Exercise: Lines before the one containing "grey book: 4 -> 6" are excluded; reproduce that line and all lines after it in the entries below, exactly.
____________
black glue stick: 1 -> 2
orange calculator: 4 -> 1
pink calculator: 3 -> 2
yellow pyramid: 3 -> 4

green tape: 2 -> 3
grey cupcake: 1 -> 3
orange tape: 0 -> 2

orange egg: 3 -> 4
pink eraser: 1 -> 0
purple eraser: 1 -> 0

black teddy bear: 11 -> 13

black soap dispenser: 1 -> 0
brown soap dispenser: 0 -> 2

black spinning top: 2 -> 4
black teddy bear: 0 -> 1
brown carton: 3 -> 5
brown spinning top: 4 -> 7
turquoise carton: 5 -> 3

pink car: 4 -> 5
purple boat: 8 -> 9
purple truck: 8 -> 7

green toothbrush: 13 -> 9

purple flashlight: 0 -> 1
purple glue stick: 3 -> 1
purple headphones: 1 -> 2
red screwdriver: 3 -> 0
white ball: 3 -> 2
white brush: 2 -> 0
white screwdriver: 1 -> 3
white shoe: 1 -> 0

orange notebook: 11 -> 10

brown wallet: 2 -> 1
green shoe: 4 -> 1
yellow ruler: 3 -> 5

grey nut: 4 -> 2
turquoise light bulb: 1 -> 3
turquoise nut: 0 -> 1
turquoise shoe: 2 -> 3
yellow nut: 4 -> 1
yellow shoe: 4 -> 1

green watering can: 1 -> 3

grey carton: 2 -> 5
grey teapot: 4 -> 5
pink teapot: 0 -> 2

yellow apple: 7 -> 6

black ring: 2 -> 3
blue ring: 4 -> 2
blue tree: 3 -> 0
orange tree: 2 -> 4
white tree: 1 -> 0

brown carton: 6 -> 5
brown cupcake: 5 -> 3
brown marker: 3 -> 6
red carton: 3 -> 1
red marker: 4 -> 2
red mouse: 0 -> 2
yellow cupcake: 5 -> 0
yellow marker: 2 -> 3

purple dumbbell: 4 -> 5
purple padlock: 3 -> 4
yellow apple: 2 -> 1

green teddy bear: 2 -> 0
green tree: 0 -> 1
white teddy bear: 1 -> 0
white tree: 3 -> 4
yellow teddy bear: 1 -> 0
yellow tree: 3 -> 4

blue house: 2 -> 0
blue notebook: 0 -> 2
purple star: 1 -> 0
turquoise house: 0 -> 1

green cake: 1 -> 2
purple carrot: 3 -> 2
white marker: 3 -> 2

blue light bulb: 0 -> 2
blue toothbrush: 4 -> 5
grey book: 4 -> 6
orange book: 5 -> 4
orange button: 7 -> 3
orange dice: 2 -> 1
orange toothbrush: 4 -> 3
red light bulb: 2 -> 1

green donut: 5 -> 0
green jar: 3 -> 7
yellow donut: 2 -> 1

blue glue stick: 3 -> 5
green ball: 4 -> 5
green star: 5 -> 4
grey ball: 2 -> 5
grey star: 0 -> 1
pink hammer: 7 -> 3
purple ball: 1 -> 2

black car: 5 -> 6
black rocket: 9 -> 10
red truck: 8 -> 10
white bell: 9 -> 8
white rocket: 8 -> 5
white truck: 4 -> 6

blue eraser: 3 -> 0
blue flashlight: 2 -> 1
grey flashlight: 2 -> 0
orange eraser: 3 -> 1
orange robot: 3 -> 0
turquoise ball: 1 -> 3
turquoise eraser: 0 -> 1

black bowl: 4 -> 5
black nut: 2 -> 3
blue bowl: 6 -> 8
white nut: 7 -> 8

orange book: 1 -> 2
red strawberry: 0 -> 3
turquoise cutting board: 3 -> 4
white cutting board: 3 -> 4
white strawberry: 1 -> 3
____________
Result:
grey book: 4 -> 6
orange book: 5 -> 4
orange button: 7 -> 3
orange dice: 2 -> 1
orange toothbrush: 4 -> 3
red light bulb: 2 -> 1

green donut: 5 -> 0
green jar: 3 -> 7
yellow donut: 2 -> 1

blue glue stick: 3 -> 5
green ball: 4 -> 5
green star: 5 -> 4
grey ball: 2 -> 5
grey star: 0 -> 1
pink hammer: 7 -> 3
purple ball: 1 -> 2

black car: 5 -> 6
black rocket: 9 -> 10
red truck: 8 -> 10
white bell: 9 -> 8
white rocket: 8 -> 5
white truck: 4 -> 6

blue eraser: 3 -> 0
blue flashlight: 2 -> 1
grey flashlight: 2 -> 0
orange eraser: 3 -> 1
orange robot: 3 -> 0
turquoise ball: 1 -> 3
turquoise eraser: 0 -> 1

black bowl: 4 -> 5
black nut: 2 -> 3
blue bowl: 6 -> 8
white nut: 7 -> 8

orange book: 1 -> 2
red strawberry: 0 -> 3
turquoise cutting board: 3 -> 4
white cutting board: 3 -> 4
white strawberry: 1 -> 3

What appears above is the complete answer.